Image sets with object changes
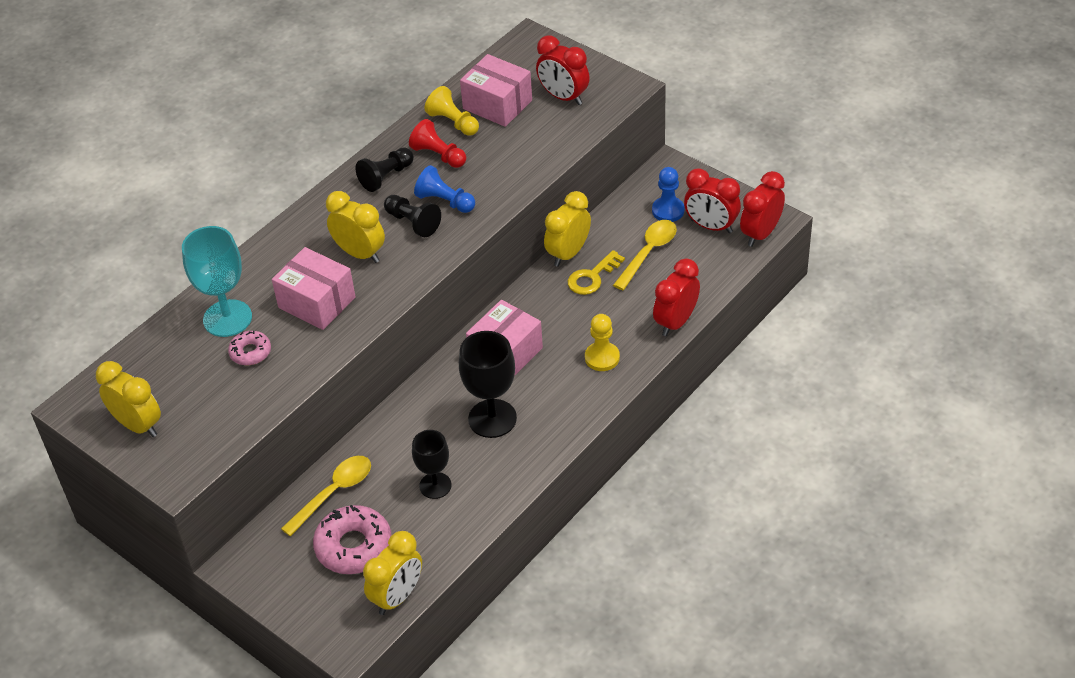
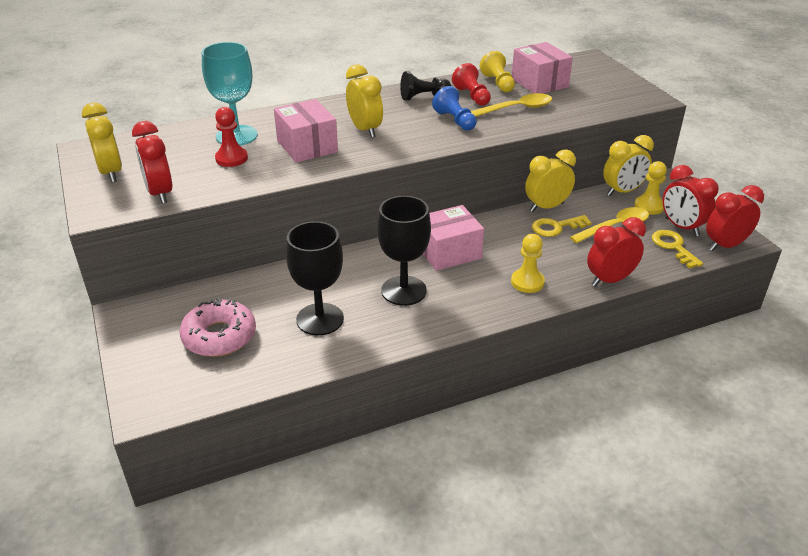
camera: 25 degrees right, 10 degrees down
(250, 352) = (231, 158): pink donut -> red pawn
(333, 493) = (239, 293): yellow spoon -> yellow spoon (516, 109)
(397, 596) = (218, 388): yellow clock -> yellow clock (622, 191)
(413, 223) = (420, 125): black pawn -> none
(435, 485) = (320, 319): black goblet -> black goblet, size x1.55
(563, 97) = (595, 91): red clock -> red clock (160, 193)
(668, 211) = (649, 206): blue pawn -> yellow pawn
(714, 256) = (673, 247): none -> yellow key

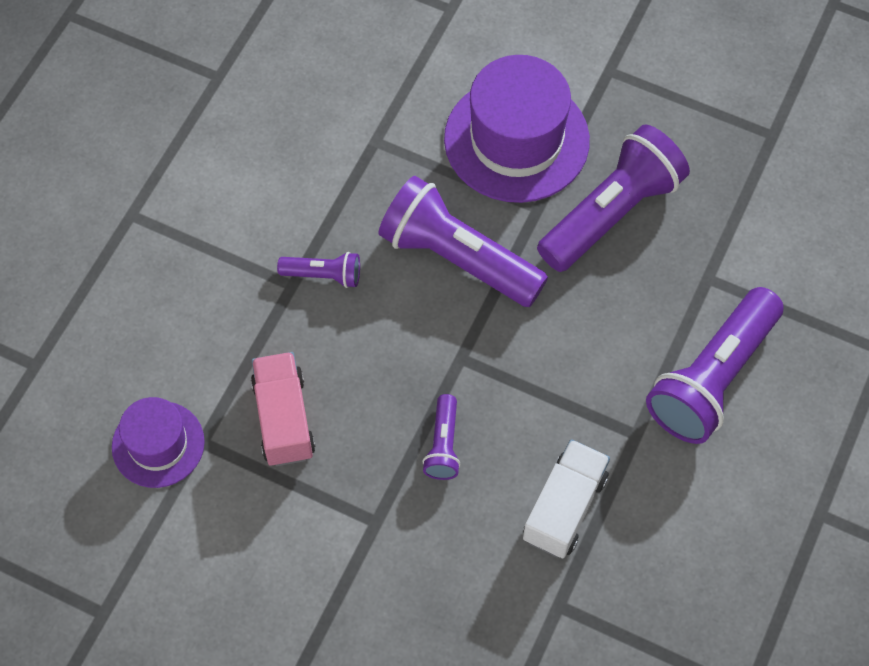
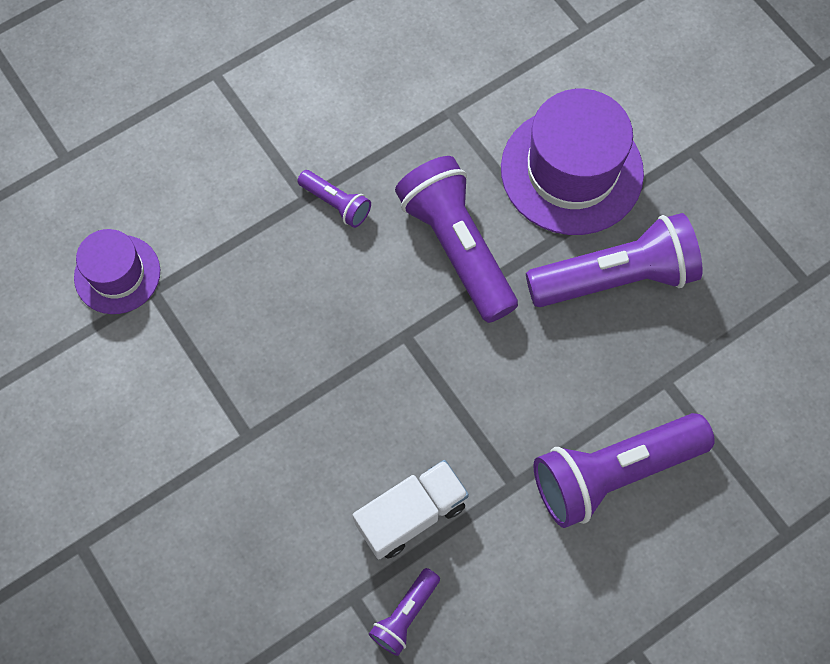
camera: 30 degrees right, 5 degrees up
(284, 419) = (228, 308): pink truck -> none
(443, 445) = (343, 402): purple flashlight -> purple flashlight (405, 615)

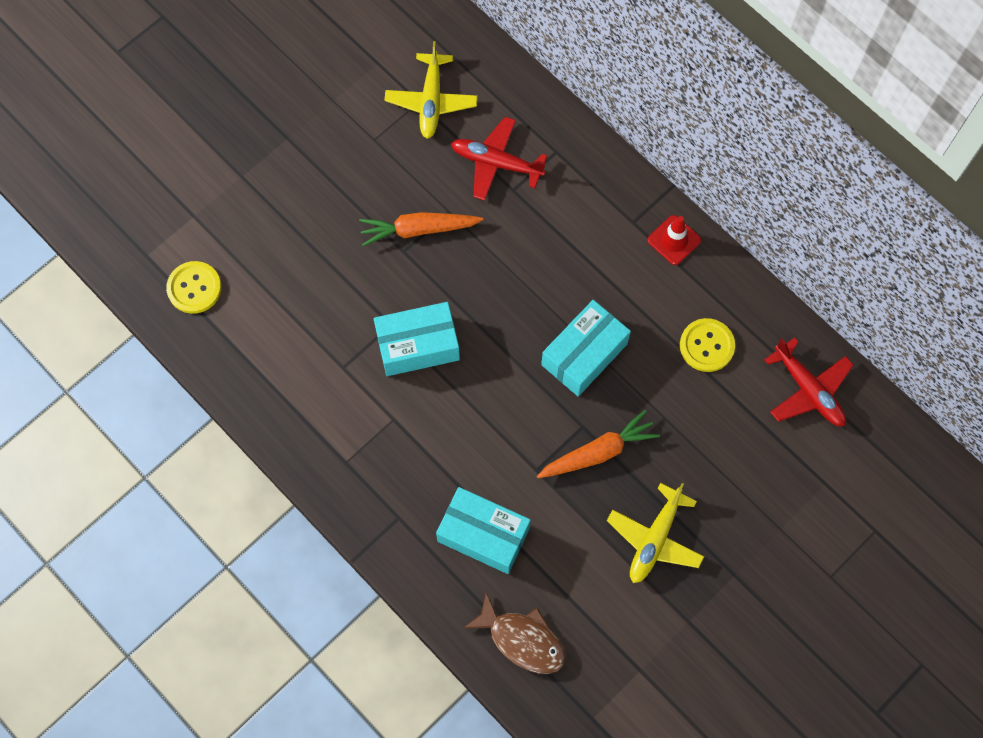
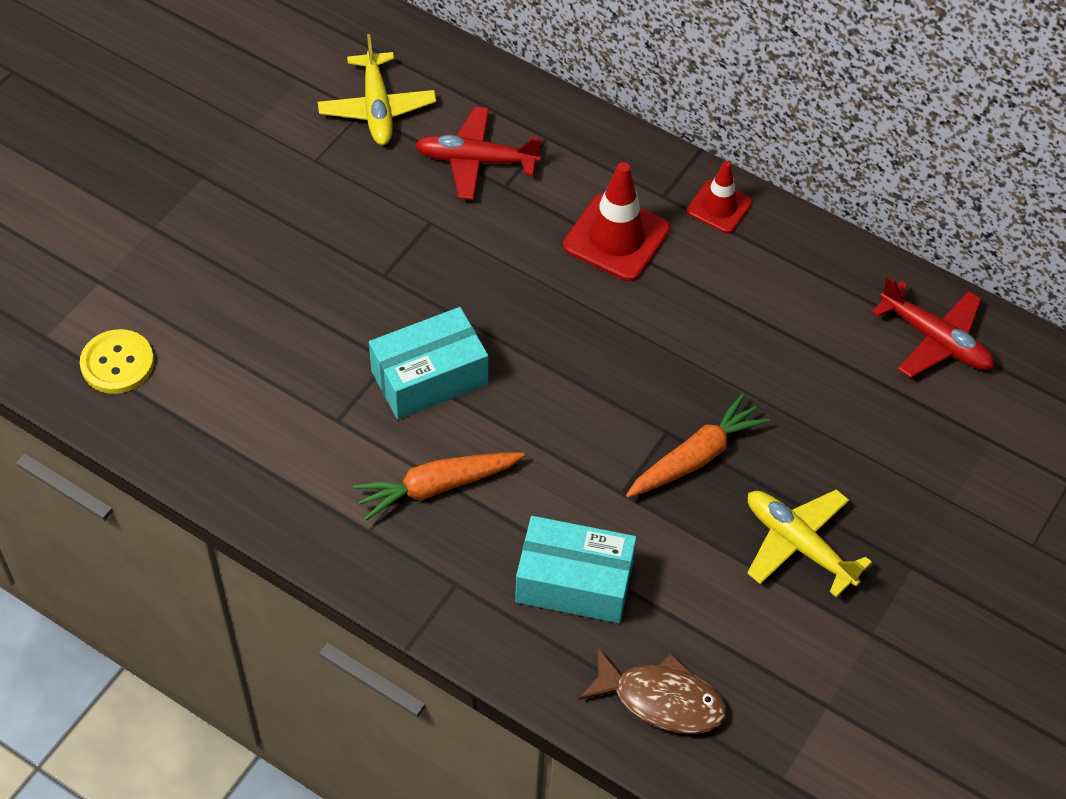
camera: 15 degrees left, 15 degrees down
(418, 230) = (397, 248): orange carrot -> orange carrot (437, 487)
(584, 354) = (645, 350): turquoise box -> none
(587, 252) = (616, 238): none -> red traffic cone
(655, 539) = (798, 544): yellow plane -> yellow plane turned 120 degrees clockwise
(706, 346) = (795, 314): yellow button -> none

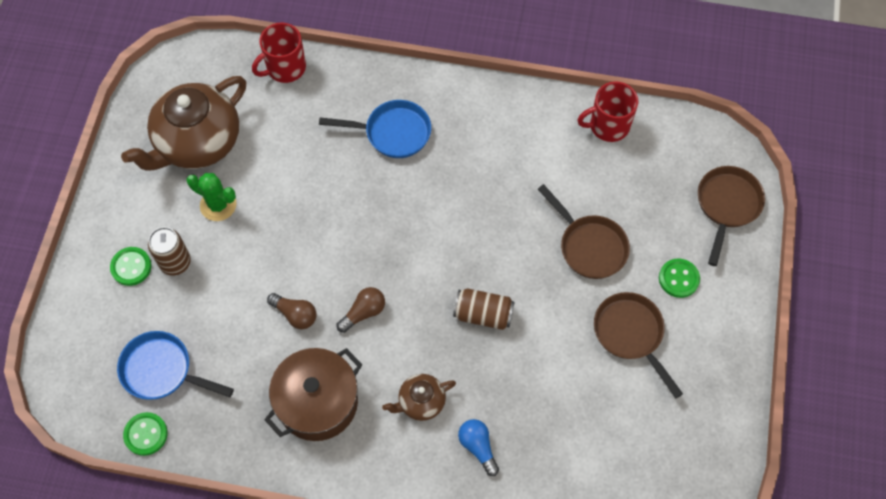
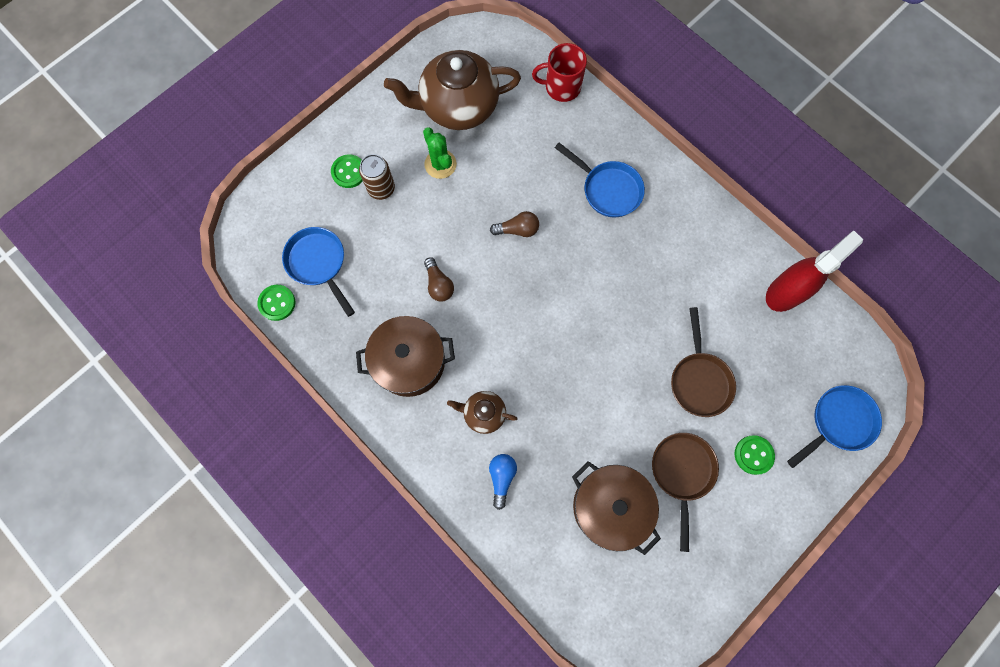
camera: 35 degrees right, 10 degrees up
(363, 312) = (489, 316): brown light bulb -> brown light bulb (517, 230)
(483, 314) = (577, 378): brown can -> none
(590, 405) = (610, 506): none -> brown pot
(608, 125) = (785, 292): red mug -> red spray bottle
(727, 206) = (838, 422): brown pan -> blue pan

What to work on
The lines holding the word "pink" are the answer. Find them in the entries and copy them.

Answer to this exercise
(250, 352) = (231, 158): pink donut -> red pawn
(284, 419) = (228, 308): pink truck -> none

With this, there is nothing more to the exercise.